## EXERCISE REQUIREMENTS
Count every line of the data that includes "this". State only the number.

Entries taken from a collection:
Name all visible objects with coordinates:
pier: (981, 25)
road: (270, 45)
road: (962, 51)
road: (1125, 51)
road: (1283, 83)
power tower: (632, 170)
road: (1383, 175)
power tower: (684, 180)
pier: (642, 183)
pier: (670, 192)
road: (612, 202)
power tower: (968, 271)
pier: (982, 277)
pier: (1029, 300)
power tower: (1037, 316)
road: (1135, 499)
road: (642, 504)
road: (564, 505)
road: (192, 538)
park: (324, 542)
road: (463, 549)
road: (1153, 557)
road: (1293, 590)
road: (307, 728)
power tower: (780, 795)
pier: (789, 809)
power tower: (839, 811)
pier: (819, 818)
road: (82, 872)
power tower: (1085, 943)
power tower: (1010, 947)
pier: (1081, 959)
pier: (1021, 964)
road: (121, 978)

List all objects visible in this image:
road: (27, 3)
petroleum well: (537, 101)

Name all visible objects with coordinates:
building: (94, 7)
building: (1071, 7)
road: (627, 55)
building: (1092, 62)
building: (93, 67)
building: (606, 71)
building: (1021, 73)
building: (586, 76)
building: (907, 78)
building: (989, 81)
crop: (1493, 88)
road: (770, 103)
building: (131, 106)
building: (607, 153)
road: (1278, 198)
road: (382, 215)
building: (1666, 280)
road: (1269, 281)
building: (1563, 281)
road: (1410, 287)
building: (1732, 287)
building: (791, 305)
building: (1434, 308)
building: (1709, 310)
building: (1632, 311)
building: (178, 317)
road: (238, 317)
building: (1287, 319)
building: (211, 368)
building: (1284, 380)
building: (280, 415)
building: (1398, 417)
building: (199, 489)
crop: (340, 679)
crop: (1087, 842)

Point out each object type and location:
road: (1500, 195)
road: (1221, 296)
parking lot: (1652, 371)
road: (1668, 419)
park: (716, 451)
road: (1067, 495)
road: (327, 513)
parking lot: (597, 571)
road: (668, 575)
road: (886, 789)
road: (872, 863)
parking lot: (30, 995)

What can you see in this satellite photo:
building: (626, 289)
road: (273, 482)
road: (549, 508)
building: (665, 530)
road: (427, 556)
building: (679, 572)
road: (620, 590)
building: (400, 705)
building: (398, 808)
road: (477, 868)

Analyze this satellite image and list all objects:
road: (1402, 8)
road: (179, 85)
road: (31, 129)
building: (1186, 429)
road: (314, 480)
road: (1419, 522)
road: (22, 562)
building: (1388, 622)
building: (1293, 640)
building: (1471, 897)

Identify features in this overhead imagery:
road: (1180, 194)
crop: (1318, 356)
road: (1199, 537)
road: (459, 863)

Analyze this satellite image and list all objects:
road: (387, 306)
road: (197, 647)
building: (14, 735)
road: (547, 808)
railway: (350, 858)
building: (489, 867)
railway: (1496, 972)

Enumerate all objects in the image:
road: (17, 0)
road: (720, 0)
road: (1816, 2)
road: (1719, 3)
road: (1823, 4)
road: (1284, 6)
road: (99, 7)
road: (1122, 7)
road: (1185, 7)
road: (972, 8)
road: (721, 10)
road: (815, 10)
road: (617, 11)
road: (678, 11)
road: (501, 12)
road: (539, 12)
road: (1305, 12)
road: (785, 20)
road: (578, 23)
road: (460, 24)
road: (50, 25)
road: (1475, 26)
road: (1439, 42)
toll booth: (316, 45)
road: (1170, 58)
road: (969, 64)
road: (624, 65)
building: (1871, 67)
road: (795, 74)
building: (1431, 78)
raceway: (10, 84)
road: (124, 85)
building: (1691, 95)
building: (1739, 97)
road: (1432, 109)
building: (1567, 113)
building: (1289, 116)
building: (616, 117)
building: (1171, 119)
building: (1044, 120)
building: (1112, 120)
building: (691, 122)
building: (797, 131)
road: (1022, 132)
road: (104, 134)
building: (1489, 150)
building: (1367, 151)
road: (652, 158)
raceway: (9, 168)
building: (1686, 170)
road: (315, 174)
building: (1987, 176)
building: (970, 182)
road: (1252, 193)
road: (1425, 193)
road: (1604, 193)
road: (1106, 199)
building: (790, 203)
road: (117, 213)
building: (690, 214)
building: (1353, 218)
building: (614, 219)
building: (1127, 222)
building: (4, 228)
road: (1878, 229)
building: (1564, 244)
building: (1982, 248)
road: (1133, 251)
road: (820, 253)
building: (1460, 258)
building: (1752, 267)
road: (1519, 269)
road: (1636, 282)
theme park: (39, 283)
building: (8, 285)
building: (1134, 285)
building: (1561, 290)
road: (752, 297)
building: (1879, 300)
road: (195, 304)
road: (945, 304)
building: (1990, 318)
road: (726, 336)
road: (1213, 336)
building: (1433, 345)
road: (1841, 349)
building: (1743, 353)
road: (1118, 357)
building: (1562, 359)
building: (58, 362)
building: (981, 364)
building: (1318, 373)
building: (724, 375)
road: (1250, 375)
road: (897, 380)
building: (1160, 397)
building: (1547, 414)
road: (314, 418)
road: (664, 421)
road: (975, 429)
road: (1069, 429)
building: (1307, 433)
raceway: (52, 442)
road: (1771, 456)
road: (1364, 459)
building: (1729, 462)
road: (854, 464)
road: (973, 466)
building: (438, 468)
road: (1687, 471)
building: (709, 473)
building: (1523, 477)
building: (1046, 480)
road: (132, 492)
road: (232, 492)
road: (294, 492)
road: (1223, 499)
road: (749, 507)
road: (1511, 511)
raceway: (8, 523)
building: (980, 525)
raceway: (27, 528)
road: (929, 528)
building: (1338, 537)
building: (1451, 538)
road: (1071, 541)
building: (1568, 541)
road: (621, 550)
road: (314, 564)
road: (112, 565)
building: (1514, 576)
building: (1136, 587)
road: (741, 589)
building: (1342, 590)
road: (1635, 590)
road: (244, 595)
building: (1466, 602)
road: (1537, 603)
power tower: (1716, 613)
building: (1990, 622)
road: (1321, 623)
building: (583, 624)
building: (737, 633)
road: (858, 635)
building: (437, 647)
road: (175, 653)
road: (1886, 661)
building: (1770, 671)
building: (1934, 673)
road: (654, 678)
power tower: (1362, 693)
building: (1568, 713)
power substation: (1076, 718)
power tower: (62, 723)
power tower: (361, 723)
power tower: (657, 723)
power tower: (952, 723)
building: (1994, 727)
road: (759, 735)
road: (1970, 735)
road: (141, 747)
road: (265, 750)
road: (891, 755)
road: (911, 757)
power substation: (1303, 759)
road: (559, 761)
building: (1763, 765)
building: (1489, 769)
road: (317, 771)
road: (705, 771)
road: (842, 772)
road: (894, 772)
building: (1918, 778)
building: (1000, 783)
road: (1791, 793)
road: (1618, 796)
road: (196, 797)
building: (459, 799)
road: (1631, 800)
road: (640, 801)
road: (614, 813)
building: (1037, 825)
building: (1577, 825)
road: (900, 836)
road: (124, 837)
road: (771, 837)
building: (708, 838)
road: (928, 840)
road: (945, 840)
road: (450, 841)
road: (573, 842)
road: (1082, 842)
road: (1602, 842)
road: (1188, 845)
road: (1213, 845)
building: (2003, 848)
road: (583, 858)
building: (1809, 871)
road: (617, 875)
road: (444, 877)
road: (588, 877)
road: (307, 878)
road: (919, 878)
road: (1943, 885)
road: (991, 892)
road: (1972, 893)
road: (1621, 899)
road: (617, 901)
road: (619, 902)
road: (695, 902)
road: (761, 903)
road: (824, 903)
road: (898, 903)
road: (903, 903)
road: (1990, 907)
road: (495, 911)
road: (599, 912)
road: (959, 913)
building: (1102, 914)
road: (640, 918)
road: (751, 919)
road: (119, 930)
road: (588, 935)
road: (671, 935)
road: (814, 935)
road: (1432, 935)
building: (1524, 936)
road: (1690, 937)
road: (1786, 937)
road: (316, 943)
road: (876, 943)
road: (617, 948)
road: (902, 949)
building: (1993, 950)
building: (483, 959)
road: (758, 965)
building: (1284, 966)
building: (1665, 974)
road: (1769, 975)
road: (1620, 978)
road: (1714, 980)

## FINISHED EXERCISE
5